■ To do
If a line in the records below holds the string "scissors", count it; give only the total.

■ Available records
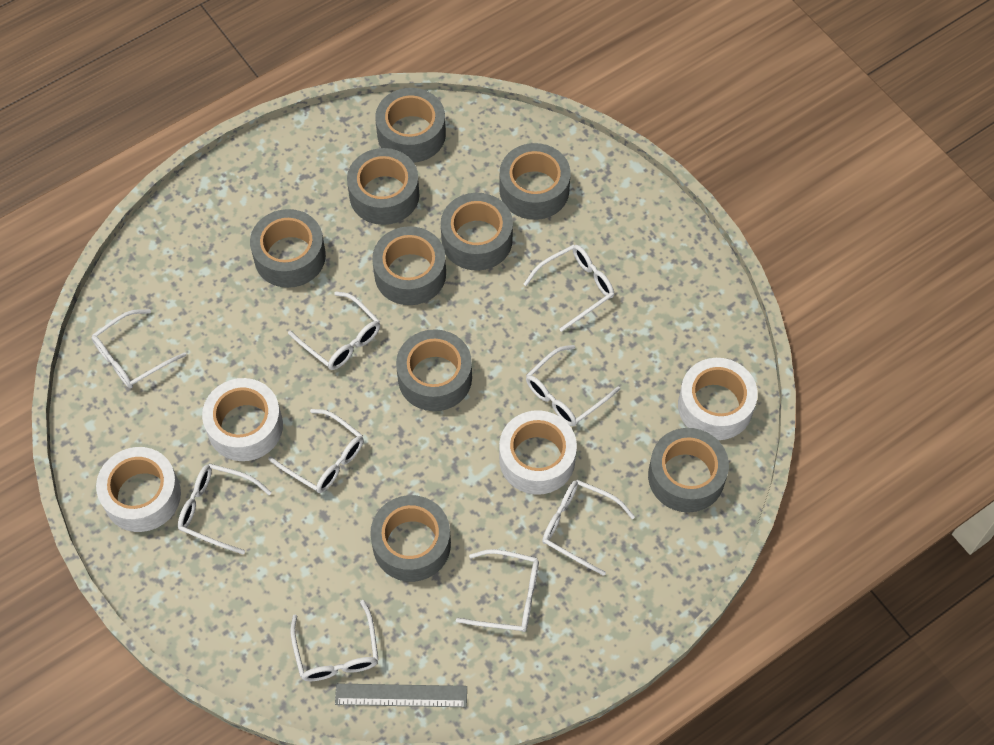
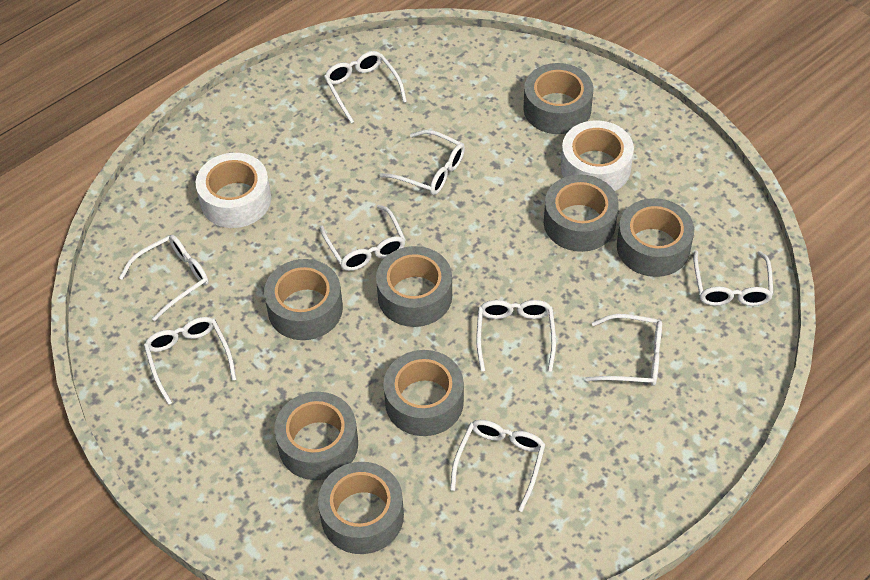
grey ruler: 1 -> 0
grey tape: 9 -> 8
white tape: 4 -> 2

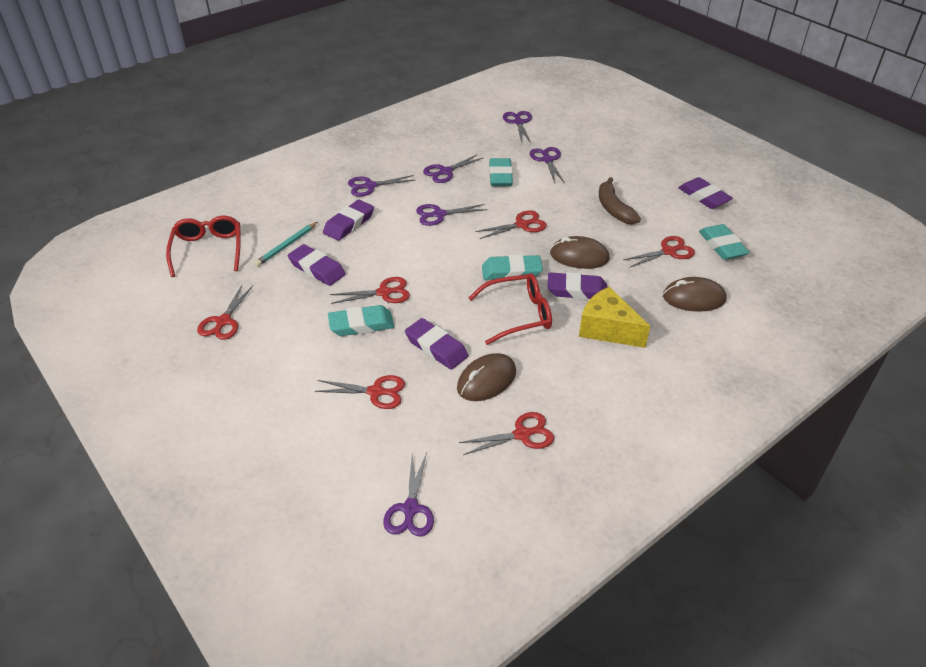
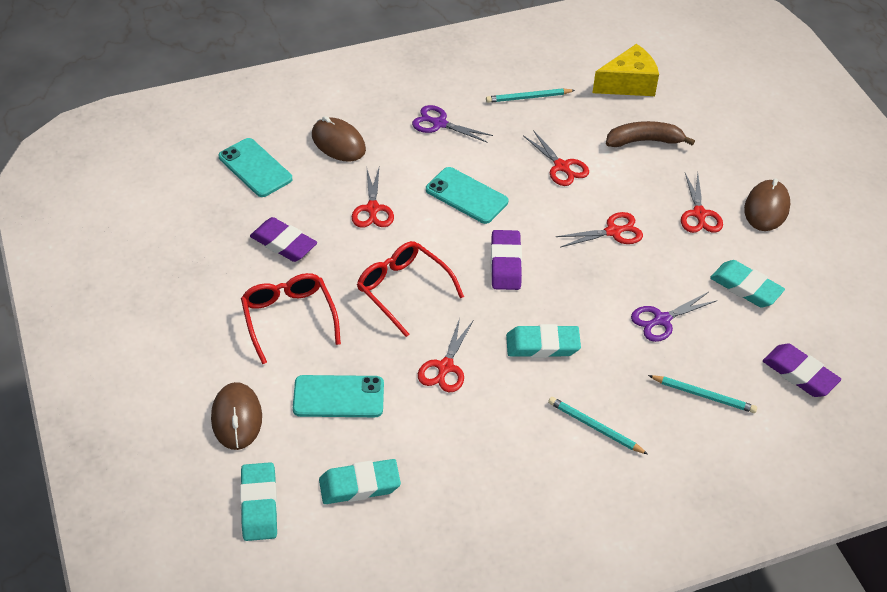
purple eraser: 5 -> 3
purple scissors: 6 -> 2
red scissors: 6 -> 5
turquoise pencil: 1 -> 3
turquoise phone: 0 -> 3

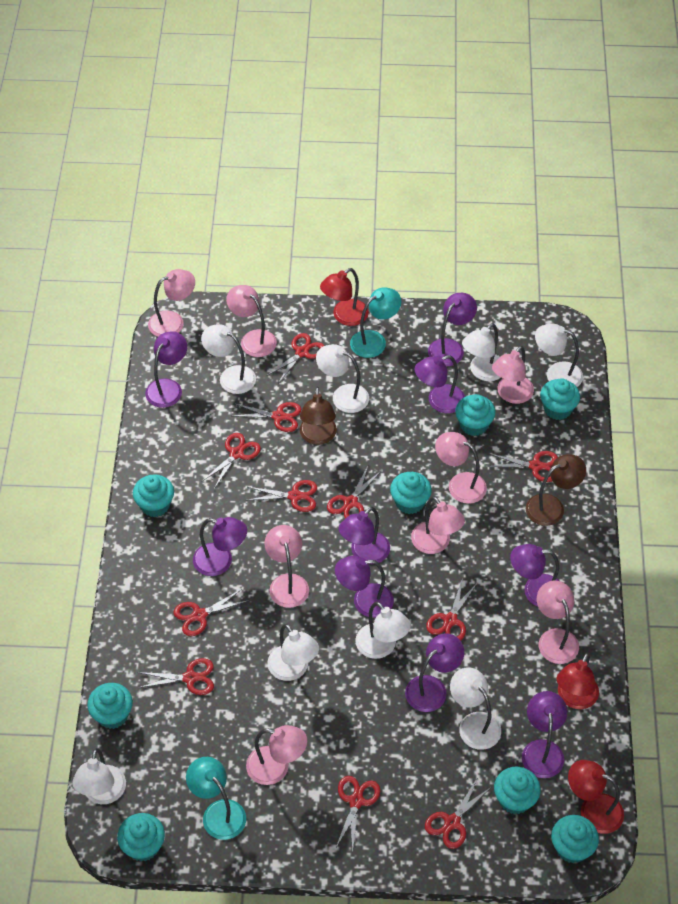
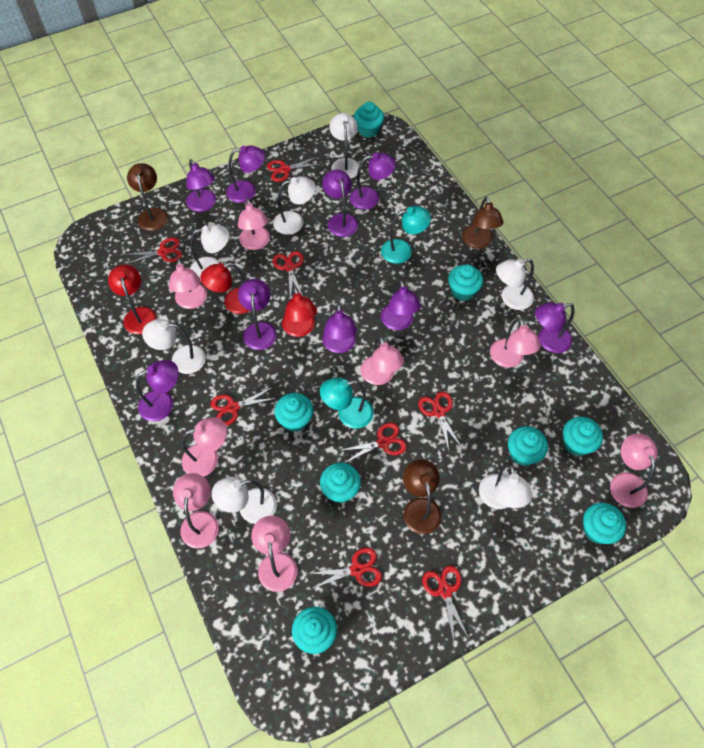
brown lamp: 2 -> 3
red scissors: 11 -> 8
white lamp: 8 -> 7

■ Exercise output
3